[Items from a dataset]
• • • • • • •
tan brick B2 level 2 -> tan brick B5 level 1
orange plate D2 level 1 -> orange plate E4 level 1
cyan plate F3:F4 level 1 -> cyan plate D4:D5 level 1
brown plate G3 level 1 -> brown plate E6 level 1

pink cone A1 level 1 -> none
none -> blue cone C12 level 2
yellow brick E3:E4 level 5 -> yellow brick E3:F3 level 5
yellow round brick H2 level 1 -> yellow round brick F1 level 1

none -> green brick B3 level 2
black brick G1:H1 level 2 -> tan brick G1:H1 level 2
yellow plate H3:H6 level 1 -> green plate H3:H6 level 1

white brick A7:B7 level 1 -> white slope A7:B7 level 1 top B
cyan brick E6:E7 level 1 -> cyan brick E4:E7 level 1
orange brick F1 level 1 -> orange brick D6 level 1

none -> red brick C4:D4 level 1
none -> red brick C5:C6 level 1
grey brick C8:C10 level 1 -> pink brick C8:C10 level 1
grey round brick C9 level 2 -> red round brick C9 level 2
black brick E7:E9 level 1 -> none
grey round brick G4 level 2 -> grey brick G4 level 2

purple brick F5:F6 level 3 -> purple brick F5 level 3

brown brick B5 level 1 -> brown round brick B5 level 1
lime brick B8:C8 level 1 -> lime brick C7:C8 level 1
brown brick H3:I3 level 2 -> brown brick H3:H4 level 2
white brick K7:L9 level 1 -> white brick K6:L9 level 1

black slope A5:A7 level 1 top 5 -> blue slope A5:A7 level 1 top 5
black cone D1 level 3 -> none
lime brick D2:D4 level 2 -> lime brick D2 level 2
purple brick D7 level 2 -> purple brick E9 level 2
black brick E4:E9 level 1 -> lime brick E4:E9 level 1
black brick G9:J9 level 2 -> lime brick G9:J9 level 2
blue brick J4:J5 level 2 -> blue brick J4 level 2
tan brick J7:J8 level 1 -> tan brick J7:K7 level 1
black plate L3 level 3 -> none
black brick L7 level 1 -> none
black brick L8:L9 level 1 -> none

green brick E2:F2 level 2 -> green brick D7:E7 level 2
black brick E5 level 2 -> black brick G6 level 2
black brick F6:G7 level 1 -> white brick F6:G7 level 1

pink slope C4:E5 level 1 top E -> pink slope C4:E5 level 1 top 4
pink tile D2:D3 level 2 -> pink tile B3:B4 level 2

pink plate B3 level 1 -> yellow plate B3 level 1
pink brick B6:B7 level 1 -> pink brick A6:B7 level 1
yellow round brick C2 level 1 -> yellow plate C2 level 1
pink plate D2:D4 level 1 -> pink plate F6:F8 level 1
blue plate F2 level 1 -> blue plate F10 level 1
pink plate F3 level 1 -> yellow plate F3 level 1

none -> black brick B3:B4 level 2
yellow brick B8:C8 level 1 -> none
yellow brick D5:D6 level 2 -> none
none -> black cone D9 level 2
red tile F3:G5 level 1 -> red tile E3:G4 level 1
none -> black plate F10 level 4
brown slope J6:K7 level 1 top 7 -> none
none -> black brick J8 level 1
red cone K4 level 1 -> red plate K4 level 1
• • • • • • •
**TASK BRIEF:** Return a copy of each line in the entries that contains "brown".

**EXPECTED ANSWER:**
brown plate G3 level 1 -> brown plate E6 level 1
brown brick B5 level 1 -> brown round brick B5 level 1
brown brick H3:I3 level 2 -> brown brick H3:H4 level 2
brown slope J6:K7 level 1 top 7 -> none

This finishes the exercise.